(What you will do): Look through the data for the string "cone". Copy every line where it is found.

Exercise inputs Block Start

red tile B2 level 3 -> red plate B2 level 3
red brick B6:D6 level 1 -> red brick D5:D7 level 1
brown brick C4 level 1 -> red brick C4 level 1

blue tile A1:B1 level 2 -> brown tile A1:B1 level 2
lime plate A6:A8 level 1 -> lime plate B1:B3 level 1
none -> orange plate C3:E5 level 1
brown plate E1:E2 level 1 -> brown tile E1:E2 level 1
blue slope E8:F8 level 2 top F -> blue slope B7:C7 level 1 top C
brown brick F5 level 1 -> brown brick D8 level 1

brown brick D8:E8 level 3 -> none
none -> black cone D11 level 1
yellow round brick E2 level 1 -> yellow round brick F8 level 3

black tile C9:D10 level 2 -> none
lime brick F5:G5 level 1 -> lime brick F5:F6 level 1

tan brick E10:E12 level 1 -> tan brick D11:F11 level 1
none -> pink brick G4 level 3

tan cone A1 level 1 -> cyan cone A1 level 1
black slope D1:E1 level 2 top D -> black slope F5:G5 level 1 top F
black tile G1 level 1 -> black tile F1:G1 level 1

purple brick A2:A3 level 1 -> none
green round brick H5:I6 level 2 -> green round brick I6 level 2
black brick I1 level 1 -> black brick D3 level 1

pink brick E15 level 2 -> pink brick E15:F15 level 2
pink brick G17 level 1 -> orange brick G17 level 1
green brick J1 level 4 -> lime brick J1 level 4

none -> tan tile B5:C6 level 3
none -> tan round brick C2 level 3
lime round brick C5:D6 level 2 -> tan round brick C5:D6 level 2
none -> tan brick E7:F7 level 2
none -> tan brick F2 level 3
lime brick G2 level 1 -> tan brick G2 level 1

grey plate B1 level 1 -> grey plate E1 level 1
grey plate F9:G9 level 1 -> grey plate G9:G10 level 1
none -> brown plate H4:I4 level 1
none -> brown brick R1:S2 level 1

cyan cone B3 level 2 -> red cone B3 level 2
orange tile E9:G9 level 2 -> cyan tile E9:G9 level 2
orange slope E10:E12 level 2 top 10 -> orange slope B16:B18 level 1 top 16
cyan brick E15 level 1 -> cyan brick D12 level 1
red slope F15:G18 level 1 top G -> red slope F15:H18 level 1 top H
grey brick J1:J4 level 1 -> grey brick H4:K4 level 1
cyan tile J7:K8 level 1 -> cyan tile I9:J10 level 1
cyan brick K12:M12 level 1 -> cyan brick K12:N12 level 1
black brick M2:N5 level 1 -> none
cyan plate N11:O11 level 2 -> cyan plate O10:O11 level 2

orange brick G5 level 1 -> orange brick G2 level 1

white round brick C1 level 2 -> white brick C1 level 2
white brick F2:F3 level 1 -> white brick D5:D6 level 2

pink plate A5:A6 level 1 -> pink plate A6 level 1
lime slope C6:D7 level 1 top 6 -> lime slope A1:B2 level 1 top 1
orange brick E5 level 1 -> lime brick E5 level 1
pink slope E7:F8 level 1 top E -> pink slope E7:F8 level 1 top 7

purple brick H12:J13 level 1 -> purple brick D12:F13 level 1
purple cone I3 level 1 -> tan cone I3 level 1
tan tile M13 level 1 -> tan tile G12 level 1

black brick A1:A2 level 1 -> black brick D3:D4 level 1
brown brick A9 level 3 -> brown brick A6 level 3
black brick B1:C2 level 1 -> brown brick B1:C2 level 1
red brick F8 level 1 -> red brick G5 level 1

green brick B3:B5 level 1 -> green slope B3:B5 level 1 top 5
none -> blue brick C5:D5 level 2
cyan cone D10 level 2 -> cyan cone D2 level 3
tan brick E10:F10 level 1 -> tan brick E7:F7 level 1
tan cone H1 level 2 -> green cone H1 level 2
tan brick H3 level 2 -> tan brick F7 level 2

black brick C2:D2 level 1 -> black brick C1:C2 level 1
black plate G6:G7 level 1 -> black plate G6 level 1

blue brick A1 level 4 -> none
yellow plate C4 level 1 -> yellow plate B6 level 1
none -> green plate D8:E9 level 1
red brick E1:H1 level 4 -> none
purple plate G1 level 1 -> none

Exercise inputs Block End

(Output below):
none -> black cone D11 level 1
tan cone A1 level 1 -> cyan cone A1 level 1
cyan cone B3 level 2 -> red cone B3 level 2
purple cone I3 level 1 -> tan cone I3 level 1
cyan cone D10 level 2 -> cyan cone D2 level 3
tan cone H1 level 2 -> green cone H1 level 2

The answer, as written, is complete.